[Listed records — start]

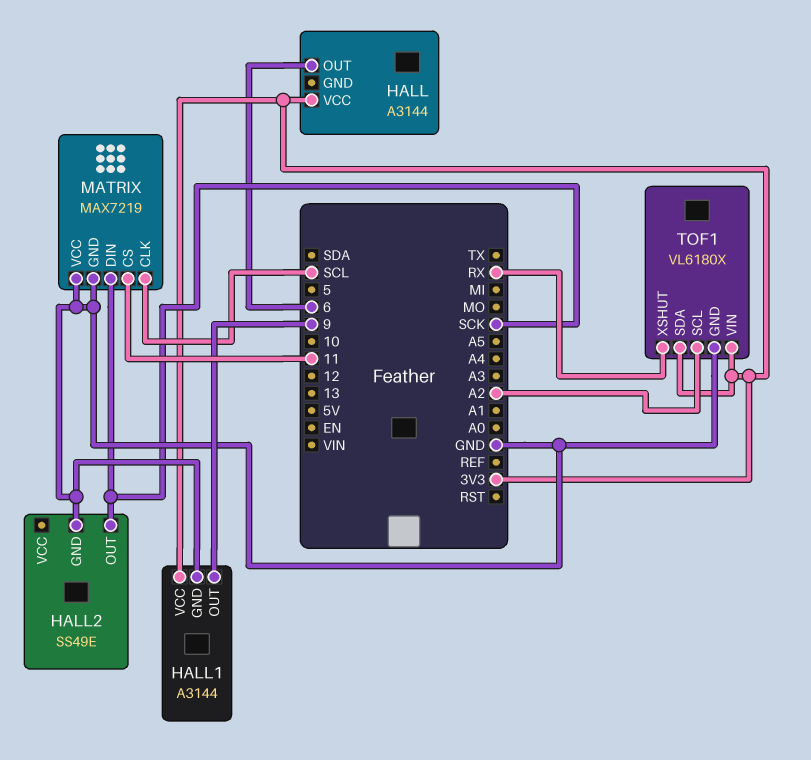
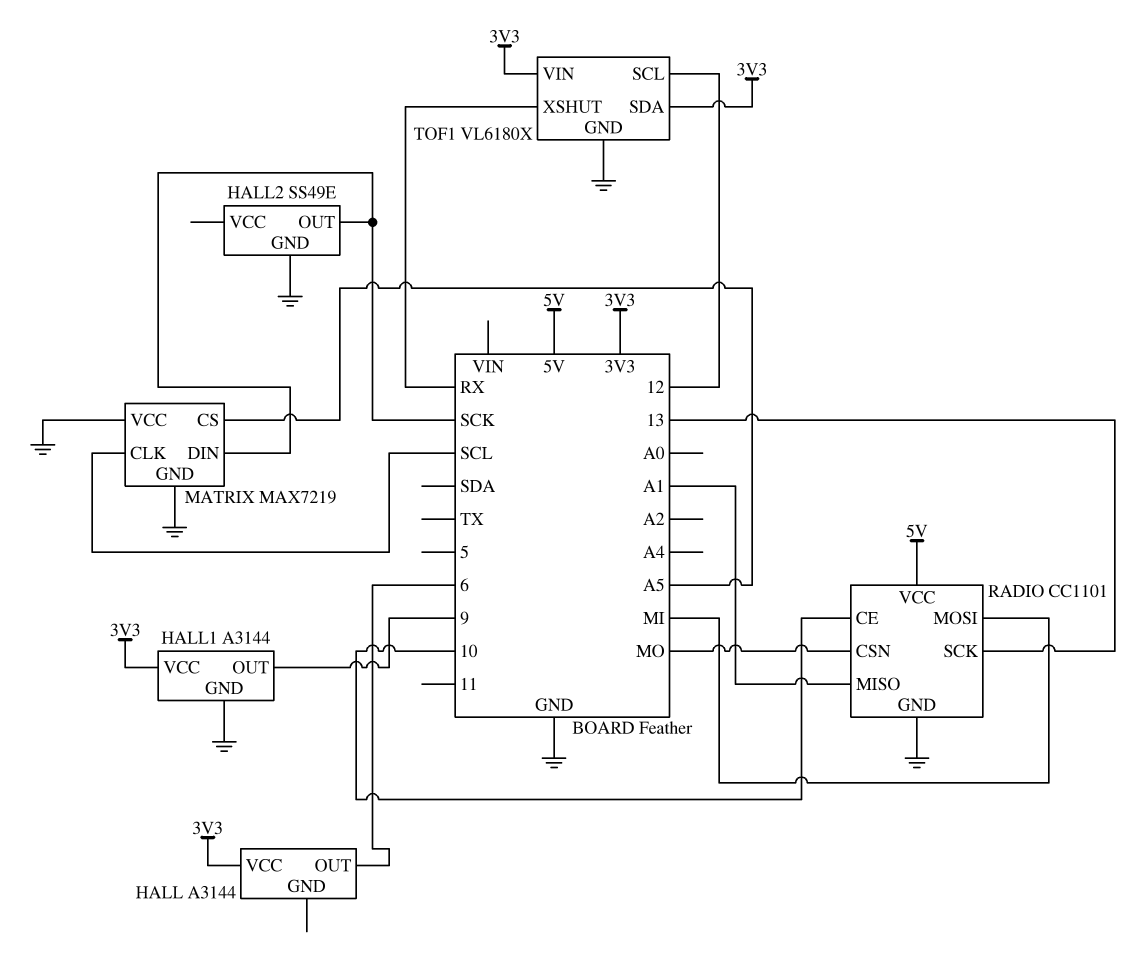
MATRIX pin CS: 11 -> A5
RADIO: none -> CC1101
RADIO pin CE: none -> 10
RADIO pin CSN: none -> MO
RADIO pin GND: none -> GND
RADIO pin MISO: none -> A1
RADIO pin MOSI: none -> MI
RADIO pin SCK: none -> 13
RADIO pin VCC: none -> 5V
TOF1 pin SCL: A2 -> 12

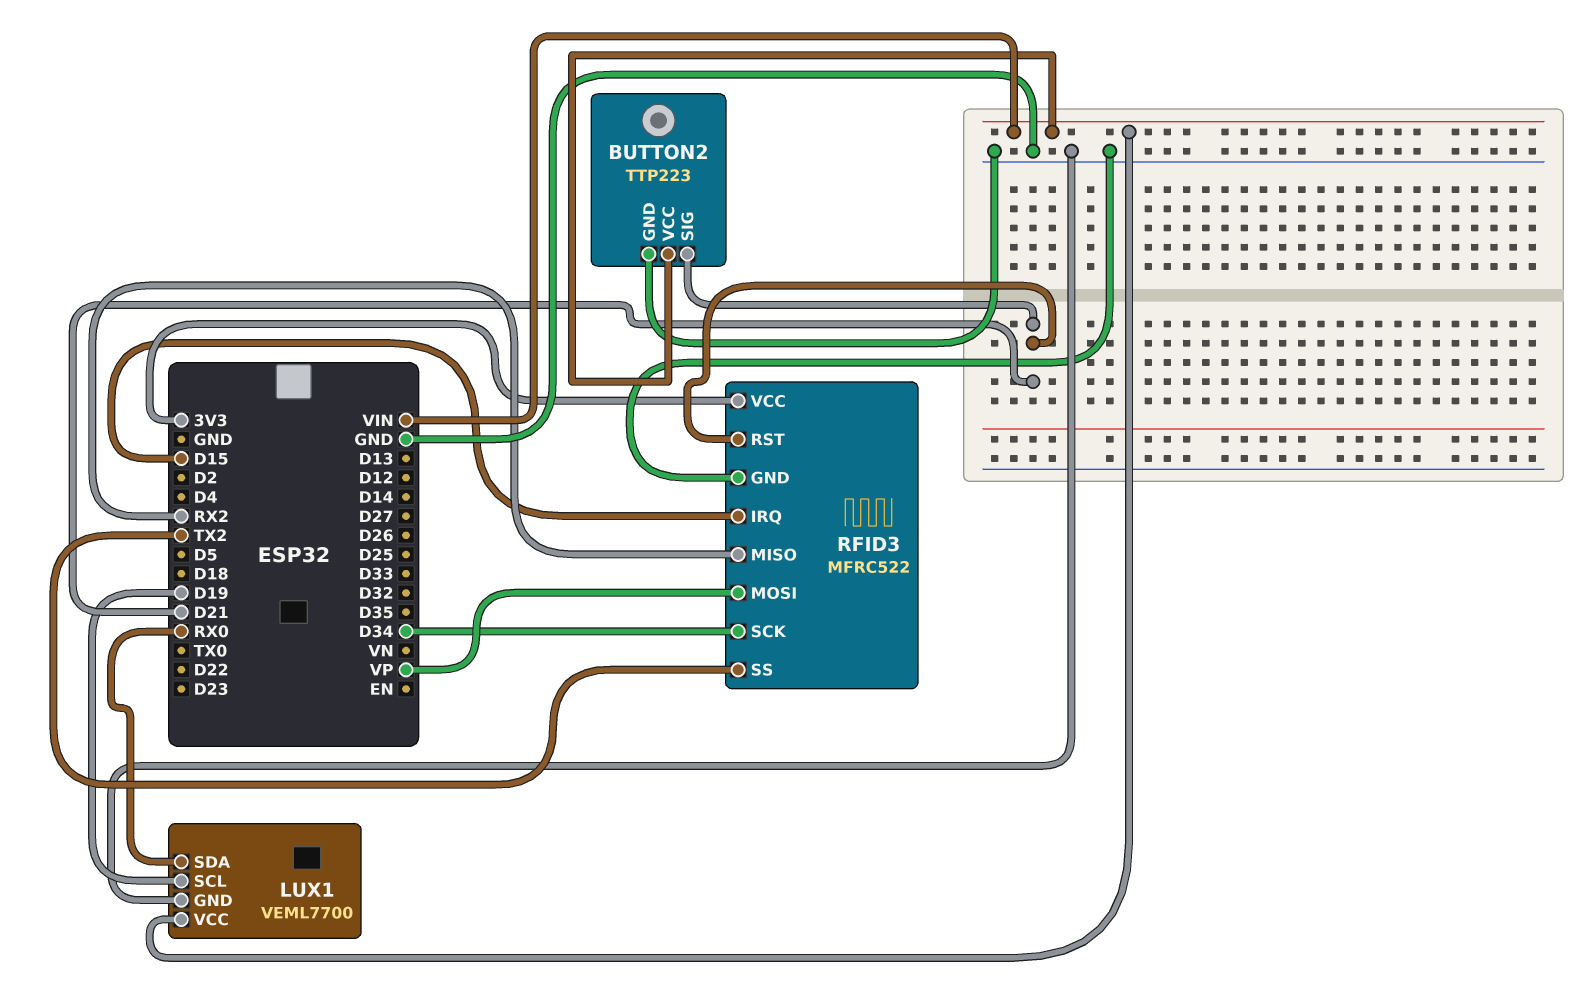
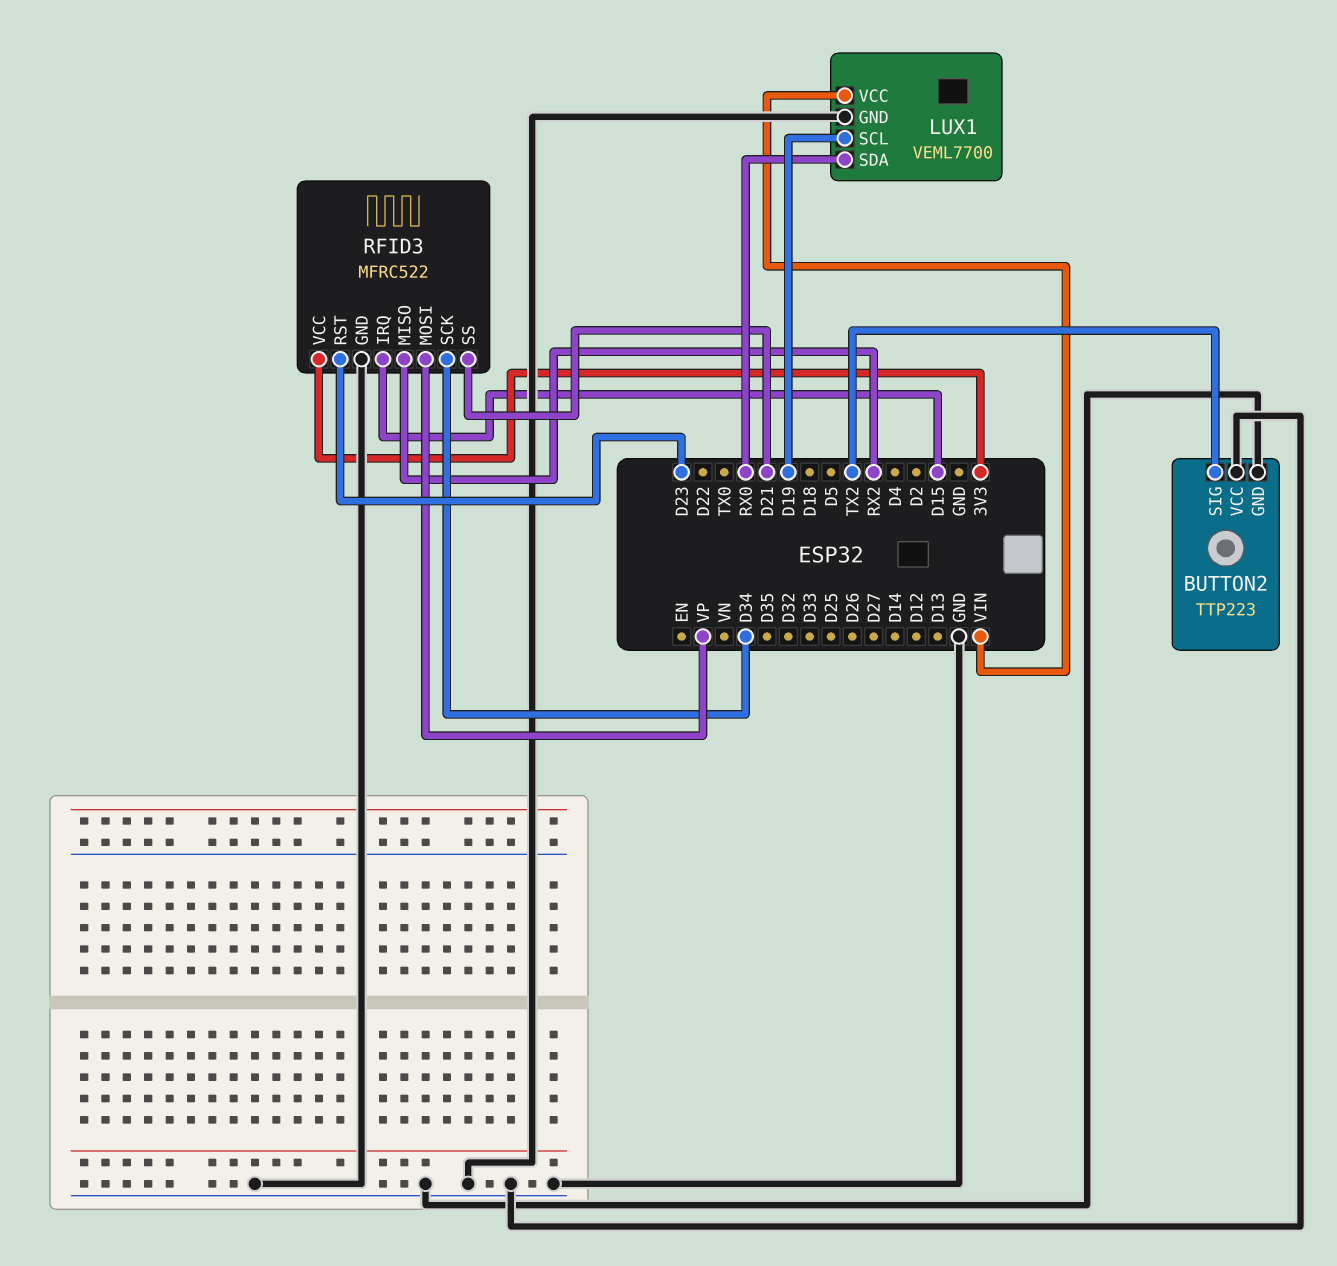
BUTTON2 pin SIG: D21 -> TX2
BUTTON2 pin VCC: VIN -> GND
RFID3 pin RST: D21 -> D23
RFID3 pin SS: TX2 -> D21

[Listed records — finish]

Your goal => All that is needed here is the run of lines from the one containing "RADIO pin VCC: none -> 5V" through the end of the material above, reproduced exactly and without pictures.

Exercise result =>
RADIO pin VCC: none -> 5V
TOF1 pin SCL: A2 -> 12

BUTTON2 pin SIG: D21 -> TX2
BUTTON2 pin VCC: VIN -> GND
RFID3 pin RST: D21 -> D23
RFID3 pin SS: TX2 -> D21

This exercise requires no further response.